Records contained in a dataset

____

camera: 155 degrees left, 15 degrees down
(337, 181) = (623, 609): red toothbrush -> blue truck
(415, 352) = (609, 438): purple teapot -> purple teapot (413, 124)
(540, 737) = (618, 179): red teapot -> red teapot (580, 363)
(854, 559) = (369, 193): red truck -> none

____

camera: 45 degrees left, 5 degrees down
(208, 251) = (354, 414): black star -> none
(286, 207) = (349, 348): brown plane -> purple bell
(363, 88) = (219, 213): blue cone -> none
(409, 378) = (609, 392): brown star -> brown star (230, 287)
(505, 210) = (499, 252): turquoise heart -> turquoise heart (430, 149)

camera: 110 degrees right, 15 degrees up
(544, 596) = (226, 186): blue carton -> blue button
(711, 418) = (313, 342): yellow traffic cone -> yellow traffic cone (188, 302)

____

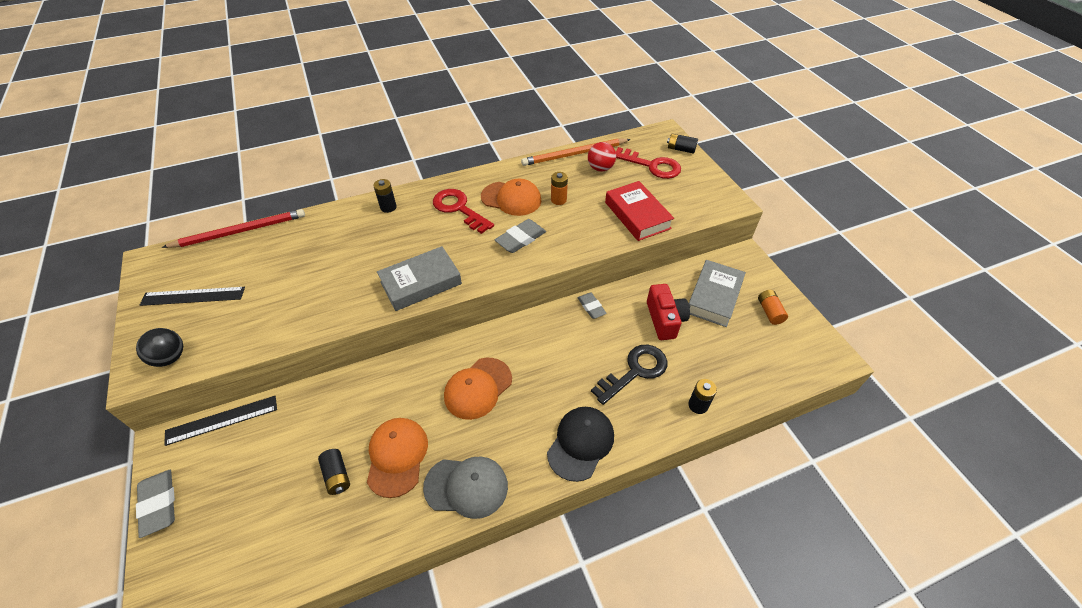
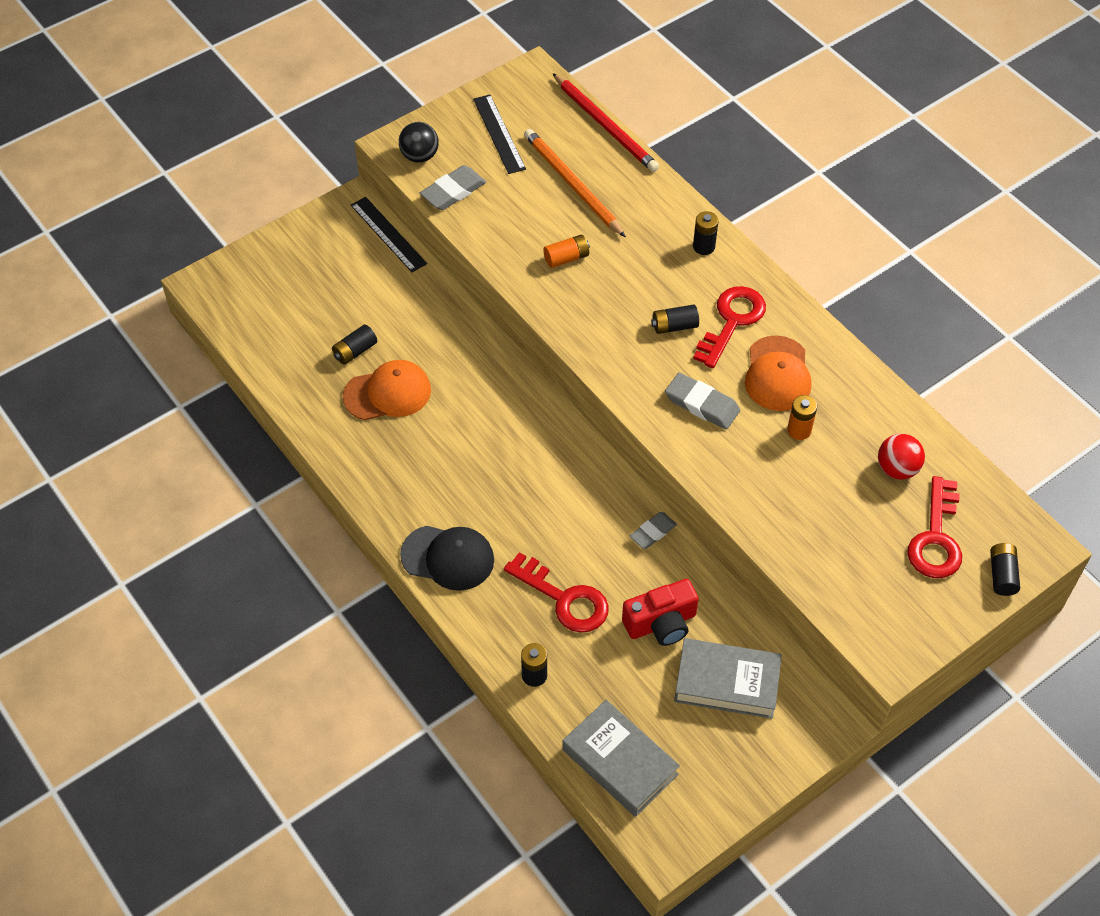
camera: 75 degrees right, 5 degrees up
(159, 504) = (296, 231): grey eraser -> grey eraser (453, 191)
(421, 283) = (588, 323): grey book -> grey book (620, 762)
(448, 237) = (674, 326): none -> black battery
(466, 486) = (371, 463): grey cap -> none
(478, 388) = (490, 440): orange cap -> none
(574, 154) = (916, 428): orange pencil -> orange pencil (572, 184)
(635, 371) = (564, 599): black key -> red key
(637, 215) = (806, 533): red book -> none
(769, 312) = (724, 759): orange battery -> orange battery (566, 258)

____

What you have to do: Retype only the lines above between the line with "(415, 352) = (609, 438): purple" and the line with "(854, 559) = (369, 193): red truck -> none", counting those two lines as well, and keep every character as it is.

Reply:
(415, 352) = (609, 438): purple teapot -> purple teapot (413, 124)
(540, 737) = (618, 179): red teapot -> red teapot (580, 363)
(854, 559) = (369, 193): red truck -> none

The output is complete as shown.